### Before-and-after object listings
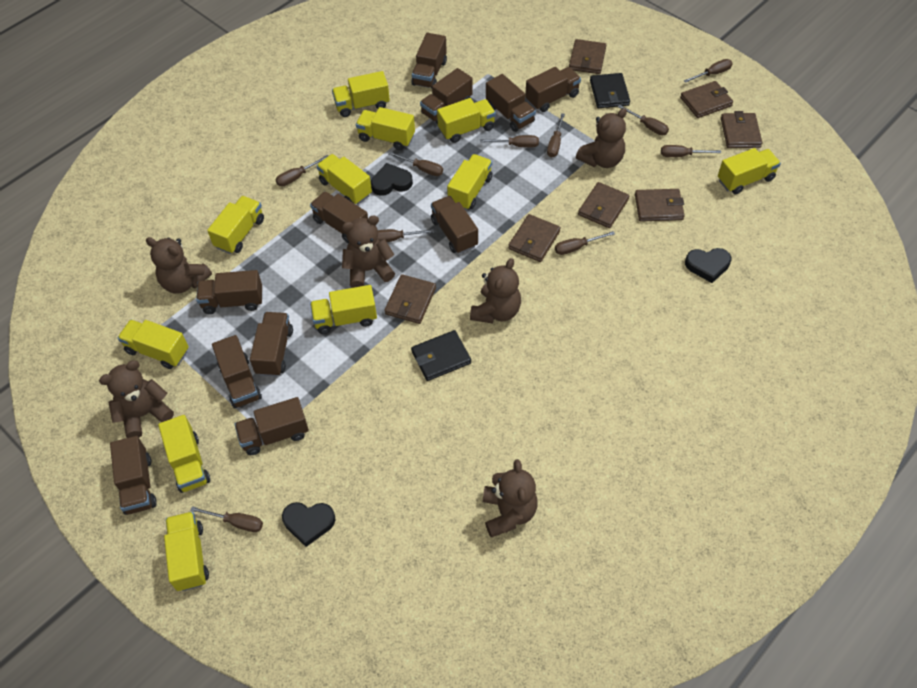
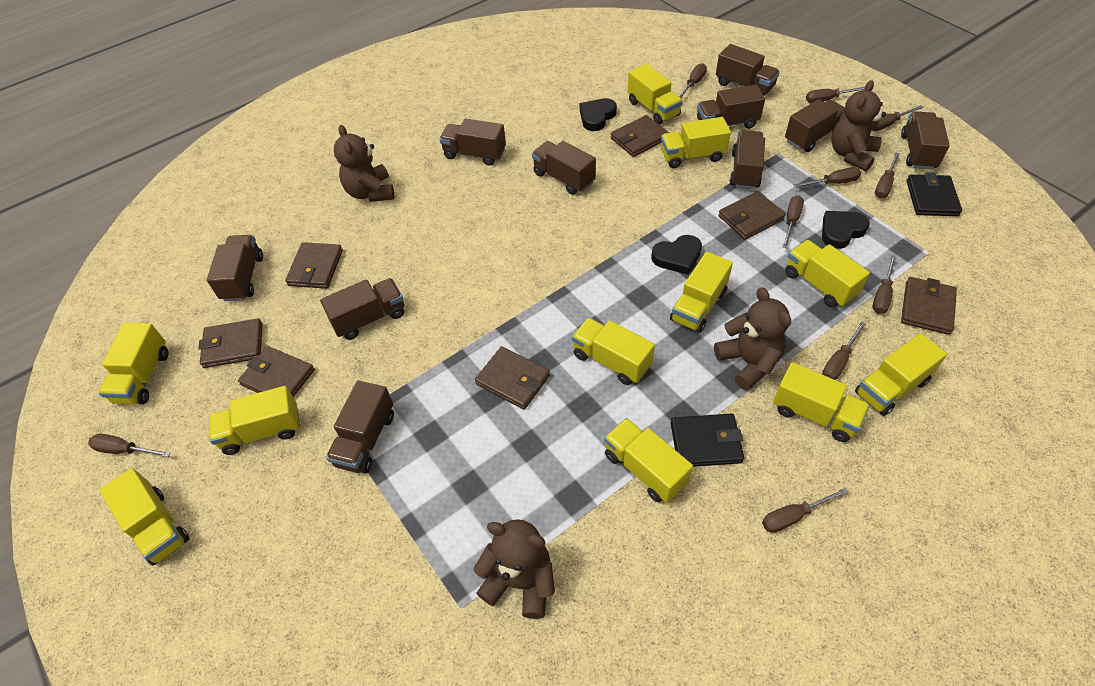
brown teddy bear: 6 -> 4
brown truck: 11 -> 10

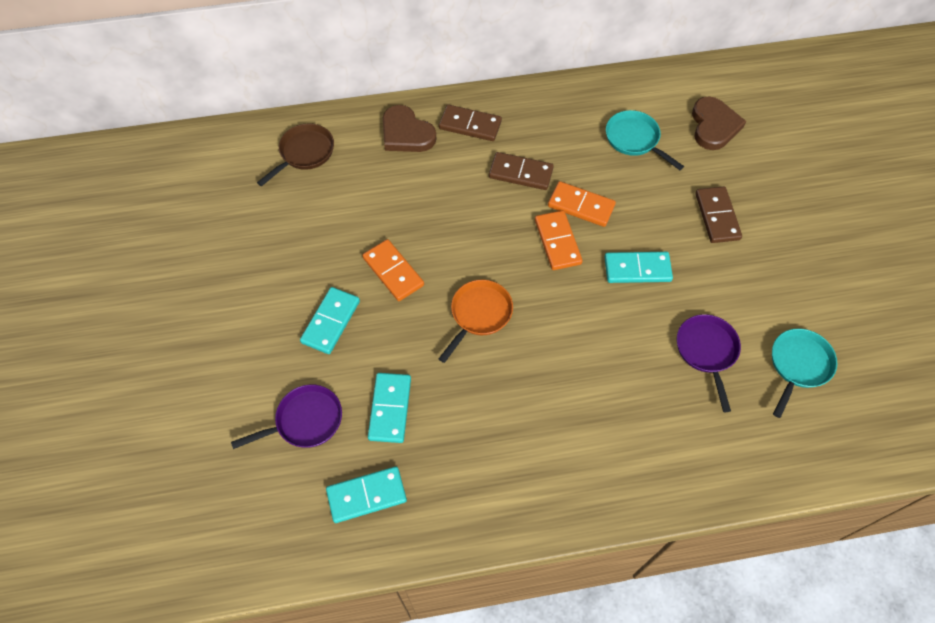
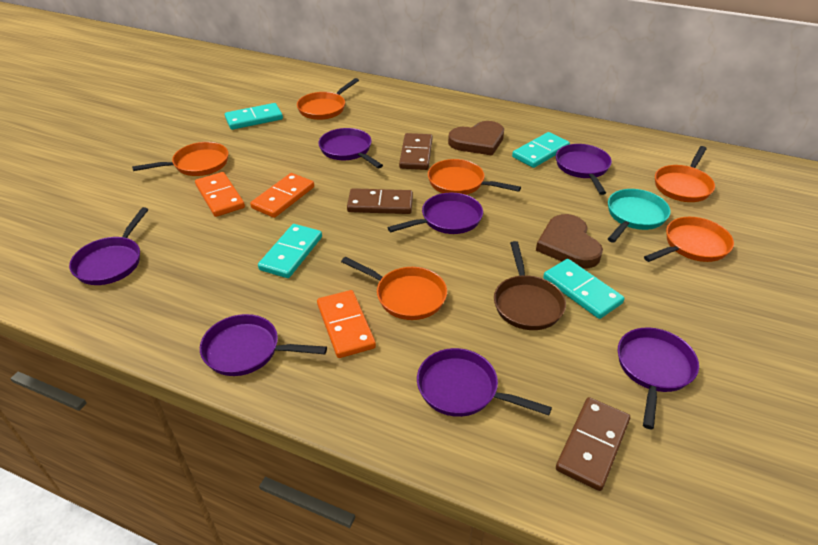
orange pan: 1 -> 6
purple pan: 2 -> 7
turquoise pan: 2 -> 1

### EXERCISE REQUIREMENTS
Each record should appear again exactly as it stands, with no picture included.

### RESPONSE
brown teddy bear: 6 -> 4
brown truck: 11 -> 10

orange pan: 1 -> 6
purple pan: 2 -> 7
turquoise pan: 2 -> 1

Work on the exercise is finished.